*TASK TO CARRY OUT:* Below are records with pictures in them. Output exactly the lines from the one with "red semicircle: (203, 187)" through the one with "gray semicircle: (364, 185)", both included, and leave every picture out; give only those lines.

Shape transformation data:
···

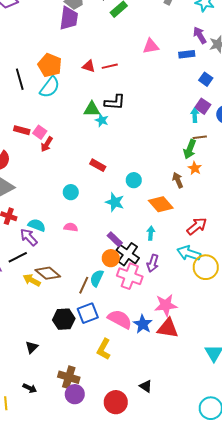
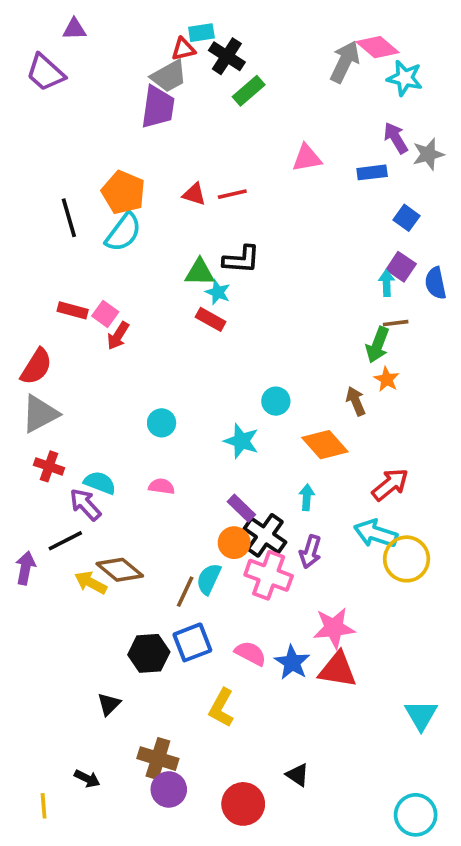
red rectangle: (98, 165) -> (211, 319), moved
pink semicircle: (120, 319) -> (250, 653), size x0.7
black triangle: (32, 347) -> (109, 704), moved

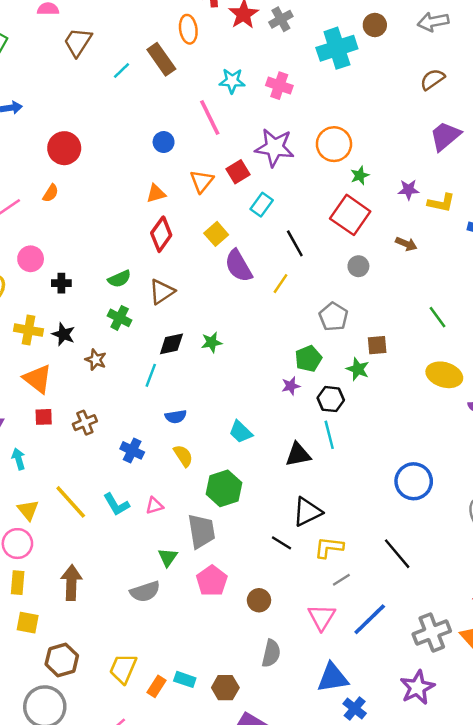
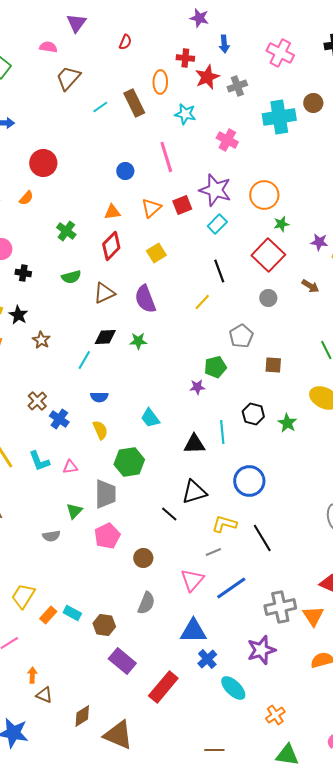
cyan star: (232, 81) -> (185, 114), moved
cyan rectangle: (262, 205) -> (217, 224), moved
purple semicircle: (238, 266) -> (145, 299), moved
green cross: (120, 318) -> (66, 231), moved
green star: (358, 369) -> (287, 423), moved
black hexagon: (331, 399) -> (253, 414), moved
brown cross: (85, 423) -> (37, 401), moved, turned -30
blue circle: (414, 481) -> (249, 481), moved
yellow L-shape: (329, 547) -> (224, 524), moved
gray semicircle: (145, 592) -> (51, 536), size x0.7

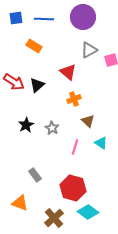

···

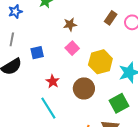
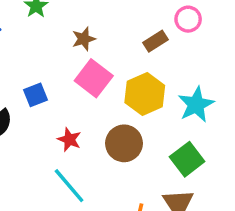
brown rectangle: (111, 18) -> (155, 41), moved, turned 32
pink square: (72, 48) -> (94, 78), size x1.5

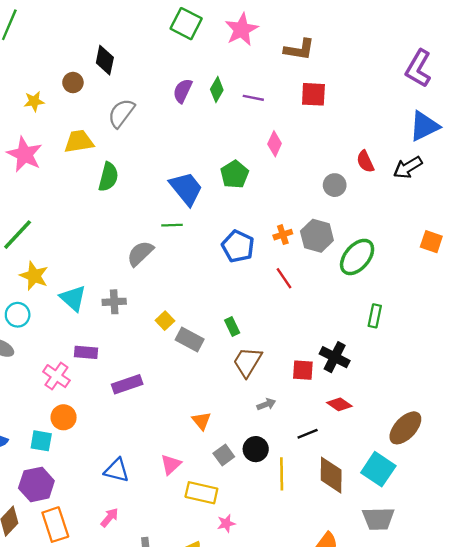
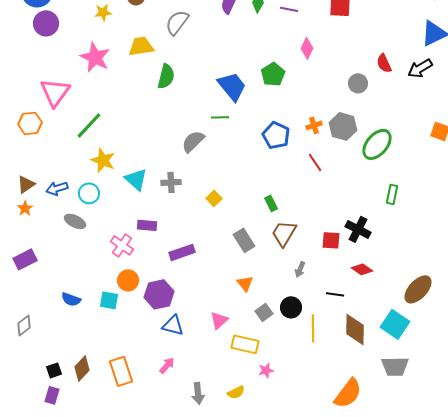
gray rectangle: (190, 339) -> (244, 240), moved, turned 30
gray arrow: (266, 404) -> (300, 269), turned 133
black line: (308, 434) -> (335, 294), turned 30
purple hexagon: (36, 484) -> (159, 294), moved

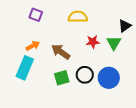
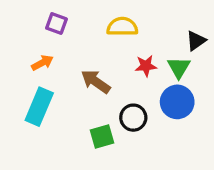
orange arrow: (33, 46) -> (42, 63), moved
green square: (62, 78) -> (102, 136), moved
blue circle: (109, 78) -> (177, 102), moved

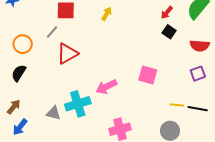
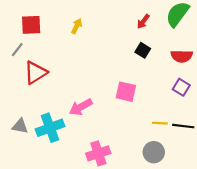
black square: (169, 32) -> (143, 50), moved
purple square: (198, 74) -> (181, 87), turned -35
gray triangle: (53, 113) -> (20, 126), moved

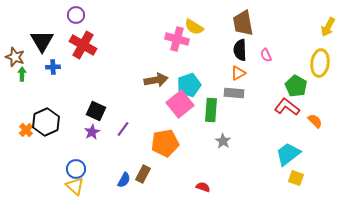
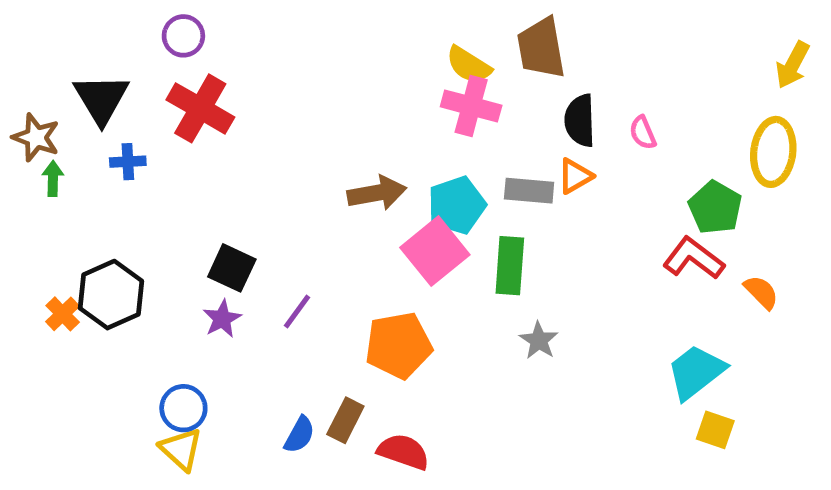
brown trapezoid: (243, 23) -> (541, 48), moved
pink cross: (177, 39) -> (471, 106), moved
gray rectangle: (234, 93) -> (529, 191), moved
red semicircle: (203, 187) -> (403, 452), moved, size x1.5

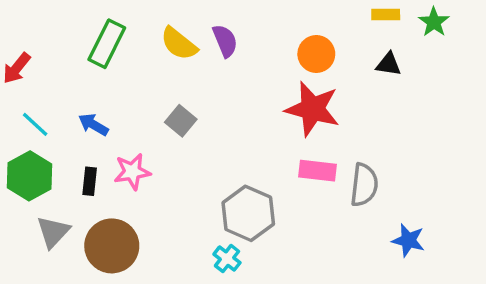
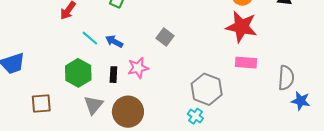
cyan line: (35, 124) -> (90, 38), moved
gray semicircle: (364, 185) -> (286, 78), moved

···

*ANSWER AREA:*
red semicircle: (203, 187) -> (403, 452), moved, size x1.5

cyan line: (35, 124) -> (90, 38), moved
gray semicircle: (364, 185) -> (286, 78), moved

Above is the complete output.